(Records excerpted from a collection)
*** Block opens ***
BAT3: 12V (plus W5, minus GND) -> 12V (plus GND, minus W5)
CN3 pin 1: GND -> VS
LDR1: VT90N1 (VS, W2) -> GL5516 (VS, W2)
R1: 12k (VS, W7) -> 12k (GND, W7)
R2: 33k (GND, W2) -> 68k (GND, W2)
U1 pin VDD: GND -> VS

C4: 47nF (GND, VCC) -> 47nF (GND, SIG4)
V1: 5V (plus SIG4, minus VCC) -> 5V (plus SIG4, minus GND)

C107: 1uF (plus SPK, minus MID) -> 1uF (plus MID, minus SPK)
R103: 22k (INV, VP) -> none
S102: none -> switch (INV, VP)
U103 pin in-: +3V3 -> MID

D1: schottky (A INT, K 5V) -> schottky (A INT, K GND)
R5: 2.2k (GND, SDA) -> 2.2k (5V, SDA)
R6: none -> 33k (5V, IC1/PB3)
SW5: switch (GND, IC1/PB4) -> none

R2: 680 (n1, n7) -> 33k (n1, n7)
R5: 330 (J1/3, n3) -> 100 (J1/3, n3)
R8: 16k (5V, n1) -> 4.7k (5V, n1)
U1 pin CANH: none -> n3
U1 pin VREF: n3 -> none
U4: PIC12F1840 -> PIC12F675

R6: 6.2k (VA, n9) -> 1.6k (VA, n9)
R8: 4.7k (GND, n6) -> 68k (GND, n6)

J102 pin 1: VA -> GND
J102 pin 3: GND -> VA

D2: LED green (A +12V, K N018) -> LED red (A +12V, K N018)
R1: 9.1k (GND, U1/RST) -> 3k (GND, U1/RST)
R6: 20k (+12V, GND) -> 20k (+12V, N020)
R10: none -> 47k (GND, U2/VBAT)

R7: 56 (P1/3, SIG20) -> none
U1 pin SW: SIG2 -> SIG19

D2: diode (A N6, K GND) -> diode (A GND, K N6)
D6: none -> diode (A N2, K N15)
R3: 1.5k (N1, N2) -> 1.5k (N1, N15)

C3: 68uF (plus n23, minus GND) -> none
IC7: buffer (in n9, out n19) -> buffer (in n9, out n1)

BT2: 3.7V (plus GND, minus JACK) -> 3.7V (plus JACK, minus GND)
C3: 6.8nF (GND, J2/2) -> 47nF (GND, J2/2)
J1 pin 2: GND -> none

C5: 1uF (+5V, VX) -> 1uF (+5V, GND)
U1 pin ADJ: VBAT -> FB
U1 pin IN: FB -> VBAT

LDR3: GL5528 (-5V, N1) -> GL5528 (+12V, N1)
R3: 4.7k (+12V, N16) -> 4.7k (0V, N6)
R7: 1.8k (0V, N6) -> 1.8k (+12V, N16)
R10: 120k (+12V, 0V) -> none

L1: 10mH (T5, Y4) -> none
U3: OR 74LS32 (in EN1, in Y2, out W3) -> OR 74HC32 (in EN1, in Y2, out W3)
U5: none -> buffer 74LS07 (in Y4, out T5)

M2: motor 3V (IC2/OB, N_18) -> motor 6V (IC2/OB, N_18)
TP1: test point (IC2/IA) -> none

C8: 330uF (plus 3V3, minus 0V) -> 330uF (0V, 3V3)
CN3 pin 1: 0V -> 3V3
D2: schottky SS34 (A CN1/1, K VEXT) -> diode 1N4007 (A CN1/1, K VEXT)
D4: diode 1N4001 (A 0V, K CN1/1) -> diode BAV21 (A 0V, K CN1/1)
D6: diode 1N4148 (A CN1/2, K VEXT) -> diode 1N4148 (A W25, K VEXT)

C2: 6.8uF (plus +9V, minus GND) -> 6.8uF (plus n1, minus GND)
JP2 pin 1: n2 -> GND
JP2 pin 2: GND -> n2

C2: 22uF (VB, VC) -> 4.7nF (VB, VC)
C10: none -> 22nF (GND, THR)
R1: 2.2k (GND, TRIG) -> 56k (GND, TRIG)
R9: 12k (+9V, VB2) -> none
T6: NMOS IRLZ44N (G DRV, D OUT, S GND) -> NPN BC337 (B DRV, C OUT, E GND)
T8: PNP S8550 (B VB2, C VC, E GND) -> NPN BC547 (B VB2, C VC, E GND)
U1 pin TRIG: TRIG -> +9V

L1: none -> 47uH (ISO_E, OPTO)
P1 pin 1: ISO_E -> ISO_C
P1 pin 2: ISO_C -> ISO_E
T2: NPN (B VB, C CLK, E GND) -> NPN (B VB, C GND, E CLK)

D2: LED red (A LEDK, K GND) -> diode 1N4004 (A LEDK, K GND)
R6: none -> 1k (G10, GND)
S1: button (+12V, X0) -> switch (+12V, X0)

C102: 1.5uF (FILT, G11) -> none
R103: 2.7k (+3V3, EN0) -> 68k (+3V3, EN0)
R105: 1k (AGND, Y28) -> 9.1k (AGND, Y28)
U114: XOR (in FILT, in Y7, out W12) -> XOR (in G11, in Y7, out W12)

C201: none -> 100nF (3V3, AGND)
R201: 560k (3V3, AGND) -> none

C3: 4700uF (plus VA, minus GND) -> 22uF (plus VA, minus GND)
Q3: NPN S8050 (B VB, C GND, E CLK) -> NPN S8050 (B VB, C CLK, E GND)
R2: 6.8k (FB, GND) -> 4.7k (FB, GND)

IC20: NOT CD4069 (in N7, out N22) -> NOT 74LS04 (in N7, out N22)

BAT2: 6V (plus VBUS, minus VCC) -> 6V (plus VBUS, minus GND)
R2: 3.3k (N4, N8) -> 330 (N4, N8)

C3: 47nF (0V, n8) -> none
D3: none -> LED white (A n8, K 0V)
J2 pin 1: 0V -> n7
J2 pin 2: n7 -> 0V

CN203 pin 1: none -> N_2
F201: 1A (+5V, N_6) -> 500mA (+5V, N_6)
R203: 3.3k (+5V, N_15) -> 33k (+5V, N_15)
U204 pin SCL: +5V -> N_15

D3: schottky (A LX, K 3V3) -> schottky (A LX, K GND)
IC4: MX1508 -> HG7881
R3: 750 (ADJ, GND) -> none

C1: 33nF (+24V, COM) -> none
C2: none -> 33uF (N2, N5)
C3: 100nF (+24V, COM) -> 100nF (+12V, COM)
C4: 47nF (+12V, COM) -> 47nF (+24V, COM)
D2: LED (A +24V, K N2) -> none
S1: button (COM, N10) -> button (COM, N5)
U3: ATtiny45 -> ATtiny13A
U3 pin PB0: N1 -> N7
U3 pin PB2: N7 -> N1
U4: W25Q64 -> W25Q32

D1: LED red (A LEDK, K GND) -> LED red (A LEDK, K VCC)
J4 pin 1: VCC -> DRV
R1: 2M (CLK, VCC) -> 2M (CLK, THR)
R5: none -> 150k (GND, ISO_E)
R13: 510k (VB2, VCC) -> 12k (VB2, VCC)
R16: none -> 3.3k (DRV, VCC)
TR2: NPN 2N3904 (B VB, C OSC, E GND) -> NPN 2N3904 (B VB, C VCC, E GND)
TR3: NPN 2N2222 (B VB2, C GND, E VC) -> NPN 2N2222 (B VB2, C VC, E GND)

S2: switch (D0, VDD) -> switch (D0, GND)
*** Block closes ***
▶ What you are asked to do
Out of the data above, transcribe exactly and only the lines starting with the line that has "JP2 pin 2: GND -> n2" and going on through the line that has "T6: NMOS IRLZ44N", both included.

▶ Answer box
JP2 pin 2: GND -> n2

C2: 22uF (VB, VC) -> 4.7nF (VB, VC)
C10: none -> 22nF (GND, THR)
R1: 2.2k (GND, TRIG) -> 56k (GND, TRIG)
R9: 12k (+9V, VB2) -> none
T6: NMOS IRLZ44N (G DRV, D OUT, S GND) -> NPN BC337 (B DRV, C OUT, E GND)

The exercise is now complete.